Output the lines below as a JSON list of strings, one string per line, leaving out the blank lines.

Entries on spatial position
/---
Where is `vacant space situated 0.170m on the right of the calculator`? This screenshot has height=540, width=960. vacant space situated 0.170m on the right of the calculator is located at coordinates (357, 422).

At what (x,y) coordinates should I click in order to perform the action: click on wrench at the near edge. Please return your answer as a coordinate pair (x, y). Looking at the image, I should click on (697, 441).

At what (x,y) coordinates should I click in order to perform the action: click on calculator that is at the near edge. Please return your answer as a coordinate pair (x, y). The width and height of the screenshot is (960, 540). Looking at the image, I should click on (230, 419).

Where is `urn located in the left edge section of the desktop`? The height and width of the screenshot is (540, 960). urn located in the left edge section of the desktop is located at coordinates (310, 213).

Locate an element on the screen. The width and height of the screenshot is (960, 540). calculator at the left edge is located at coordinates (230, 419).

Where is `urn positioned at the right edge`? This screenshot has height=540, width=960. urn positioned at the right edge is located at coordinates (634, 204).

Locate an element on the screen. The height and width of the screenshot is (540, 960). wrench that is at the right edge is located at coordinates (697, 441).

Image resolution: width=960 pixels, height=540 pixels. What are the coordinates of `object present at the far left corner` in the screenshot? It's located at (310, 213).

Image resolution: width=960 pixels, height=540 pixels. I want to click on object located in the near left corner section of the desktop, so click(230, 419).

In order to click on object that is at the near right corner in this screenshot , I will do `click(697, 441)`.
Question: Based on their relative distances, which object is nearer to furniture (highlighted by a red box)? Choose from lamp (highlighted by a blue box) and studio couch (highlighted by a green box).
\---
Task result -
[
  "Where is `vacant space situated 0.170m on the right of the calculator`? This screenshot has height=540, width=960. vacant space situated 0.170m on the right of the calculator is located at coordinates (357, 422).",
  "At what (x,y) coordinates should I click in order to perform the action: click on wrench at the near edge. Please return your answer as a coordinate pair (x, y). Looking at the image, I should click on (697, 441).",
  "At what (x,y) coordinates should I click in order to perform the action: click on calculator that is at the near edge. Please return your answer as a coordinate pair (x, y). The width and height of the screenshot is (960, 540). Looking at the image, I should click on (230, 419).",
  "Where is `urn located in the left edge section of the desktop`? The height and width of the screenshot is (540, 960). urn located in the left edge section of the desktop is located at coordinates (310, 213).",
  "Locate an element on the screen. The width and height of the screenshot is (960, 540). calculator at the left edge is located at coordinates (230, 419).",
  "Where is `urn positioned at the right edge`? This screenshot has height=540, width=960. urn positioned at the right edge is located at coordinates (634, 204).",
  "Locate an element on the screen. The height and width of the screenshot is (540, 960). wrench that is at the right edge is located at coordinates (697, 441).",
  "Image resolution: width=960 pixels, height=540 pixels. What are the coordinates of `object present at the far left corner` in the screenshot? It's located at (310, 213).",
  "Image resolution: width=960 pixels, height=540 pixels. I want to click on object located in the near left corner section of the desktop, so click(230, 419).",
  "In order to click on object that is at the near right corner in this screenshot , I will do `click(697, 441)`.",
  "Question: Based on their relative distances, which object is nearer to furniture (highlighted by a red box)? Choose from lamp (highlighted by a blue box) and studio couch (highlighted by a green box)."
]